## TO DO
Please tally the lines of the records that contain "button" and send back only the total.

## Image change detection data
====
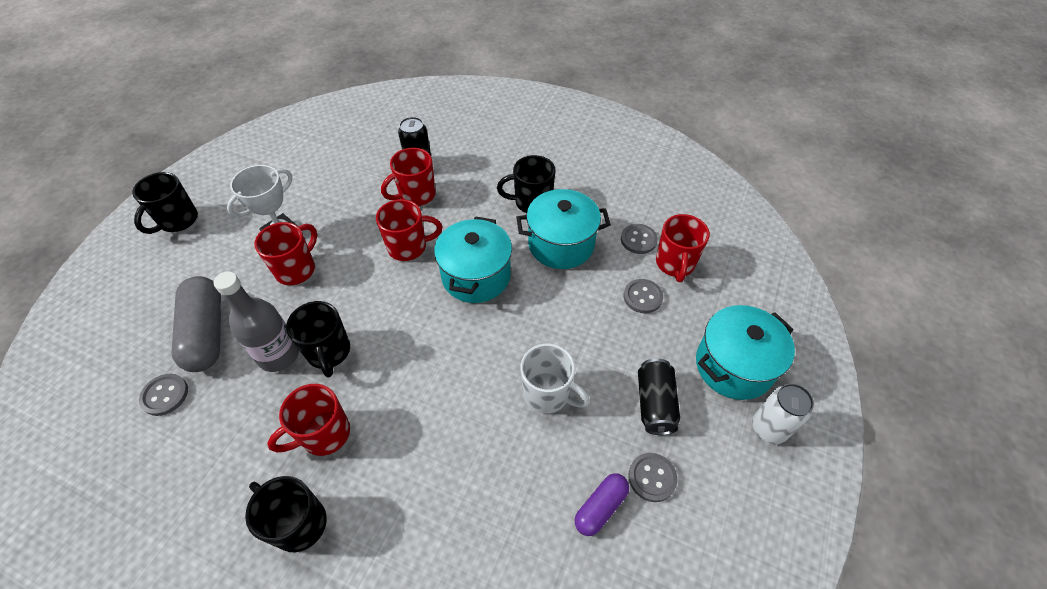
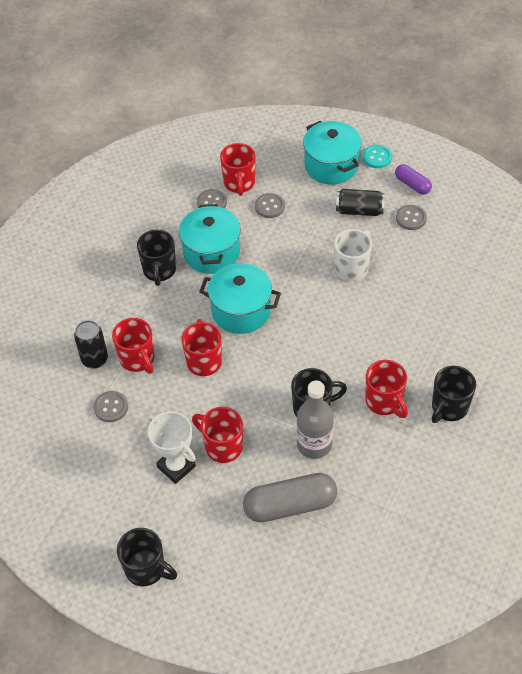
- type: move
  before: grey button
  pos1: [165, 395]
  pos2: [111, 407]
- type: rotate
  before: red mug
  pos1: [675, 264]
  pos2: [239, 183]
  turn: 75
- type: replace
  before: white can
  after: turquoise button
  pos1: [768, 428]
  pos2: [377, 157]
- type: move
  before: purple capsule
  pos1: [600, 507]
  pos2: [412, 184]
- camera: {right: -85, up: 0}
====
## YOUR RESPONSE
2